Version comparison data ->
=== Begin Enclosure ===
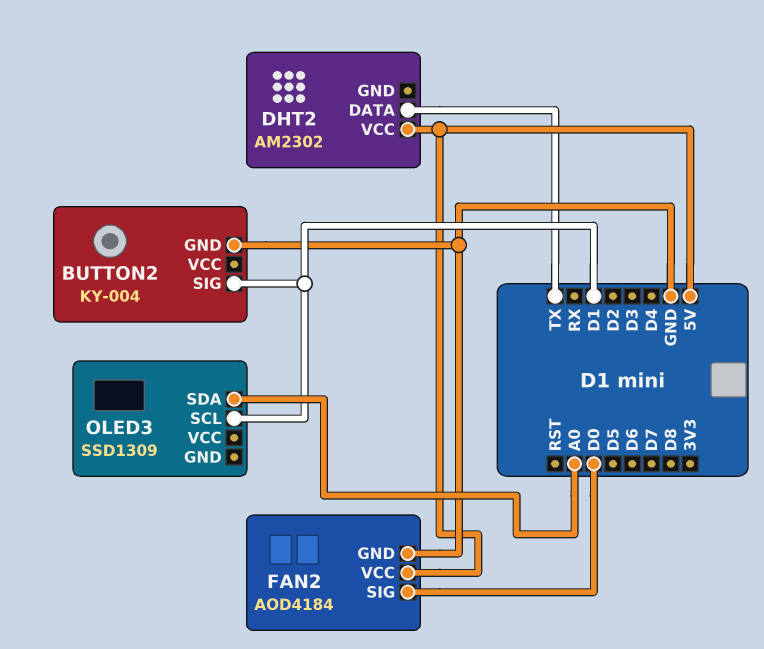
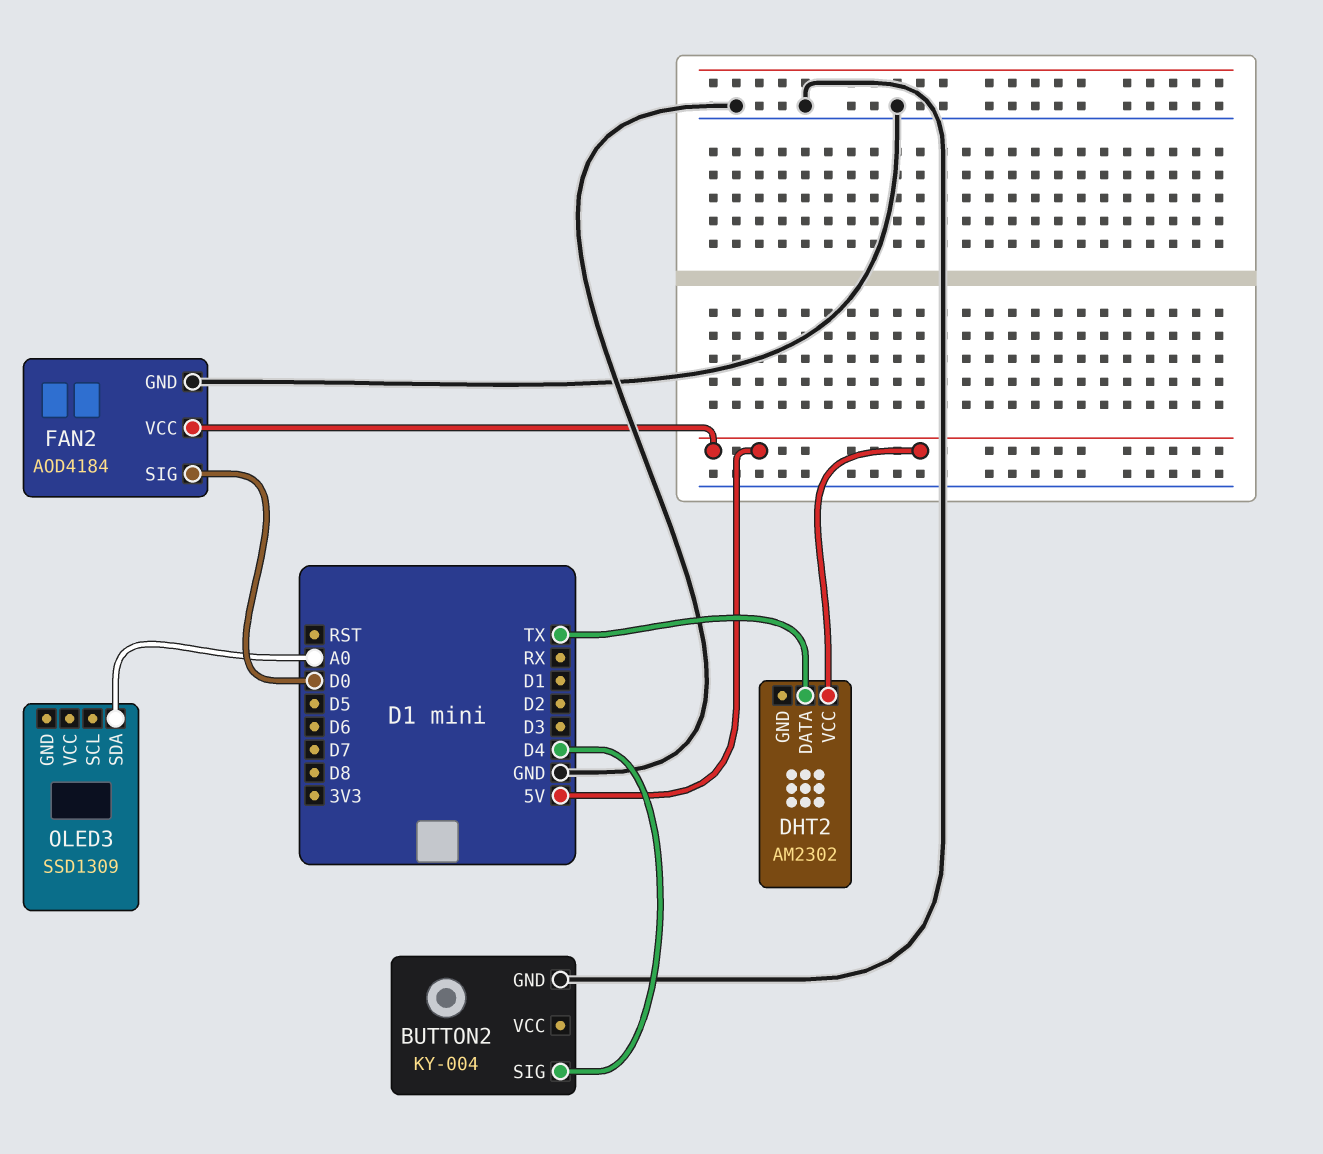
BUTTON2 pin SIG: D1 -> D4
OLED3 pin SCL: D1 -> none

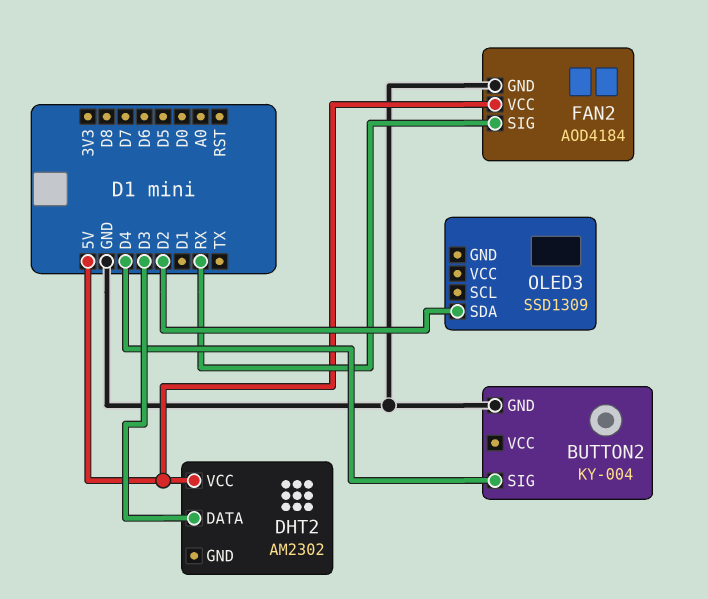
DHT2 pin DATA: TX -> D3
FAN2 pin SIG: D0 -> RX
OLED3 pin SDA: A0 -> D2

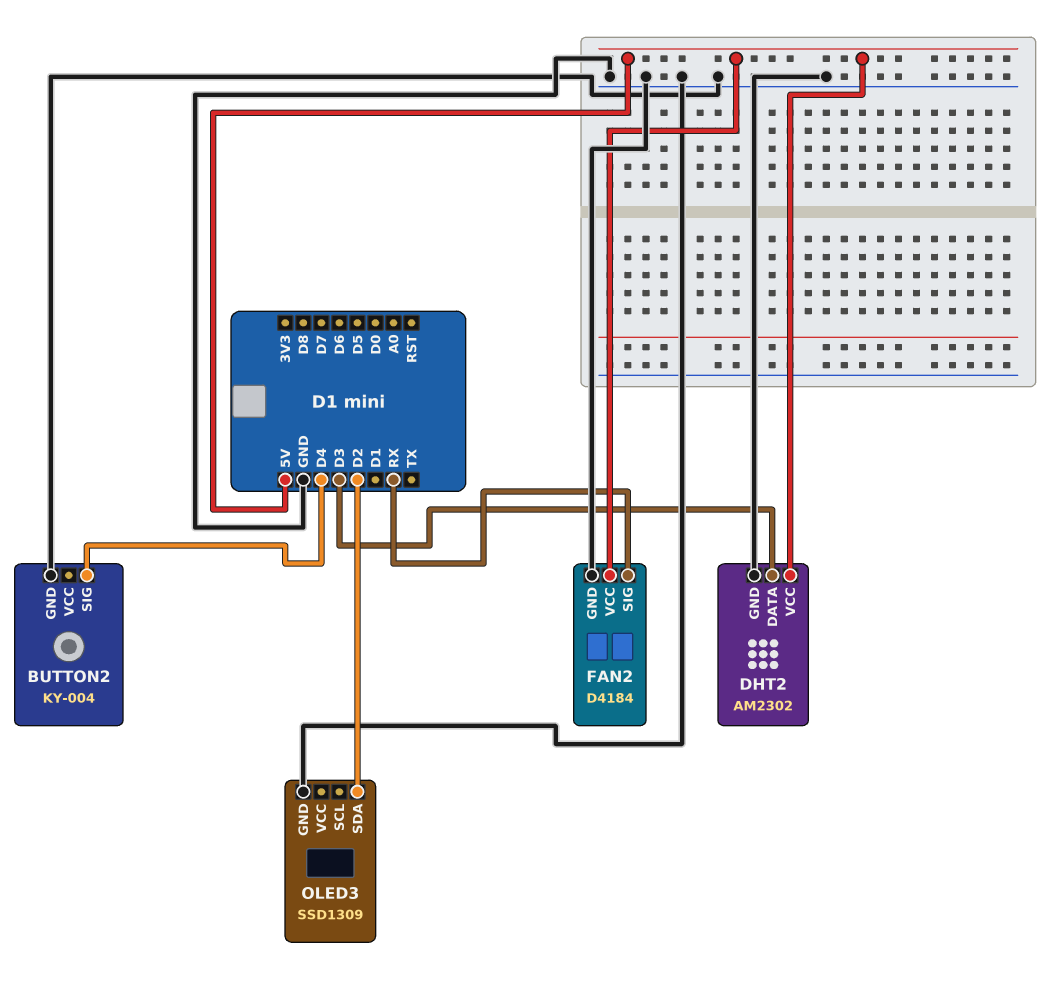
DHT2 pin GND: none -> GND
FAN2: AOD4184 -> D4184
OLED3 pin GND: none -> GND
=== End Enclosure ===
All of the records above should be written out exactly, with the pictures left out.

BUTTON2 pin SIG: D1 -> D4
OLED3 pin SCL: D1 -> none

DHT2 pin DATA: TX -> D3
FAN2 pin SIG: D0 -> RX
OLED3 pin SDA: A0 -> D2

DHT2 pin GND: none -> GND
FAN2: AOD4184 -> D4184
OLED3 pin GND: none -> GND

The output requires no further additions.